* DATA FOR PROCESSING:
····················

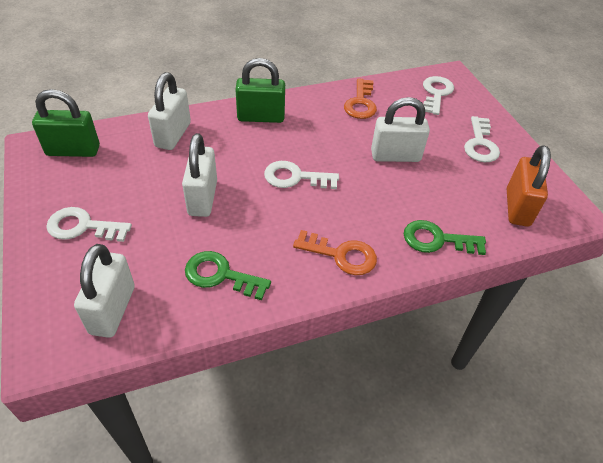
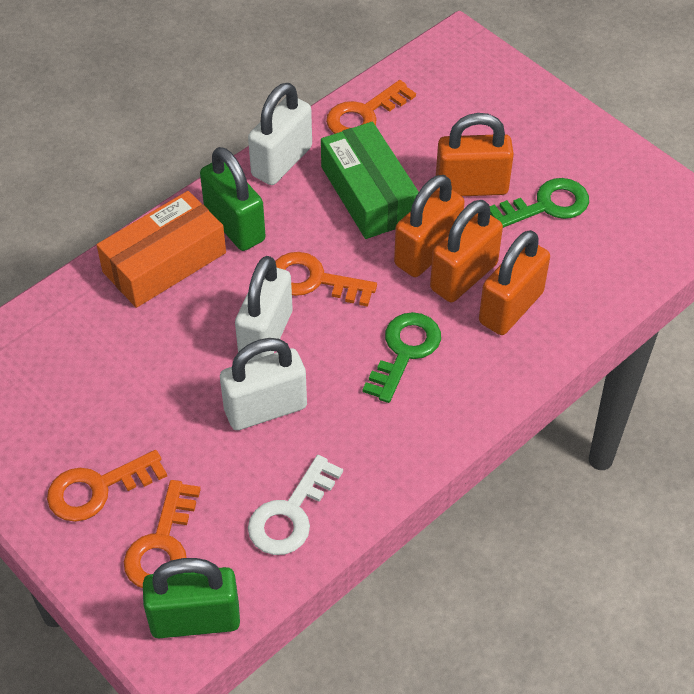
green box: 0 -> 1
orange box: 0 -> 1
orange key: 2 -> 4
orange padlock: 1 -> 4
white key: 4 -> 1
white padlock: 4 -> 3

····················

Each entry above is to be written out exactly. The pictures stay out.

green box: 0 -> 1
orange box: 0 -> 1
orange key: 2 -> 4
orange padlock: 1 -> 4
white key: 4 -> 1
white padlock: 4 -> 3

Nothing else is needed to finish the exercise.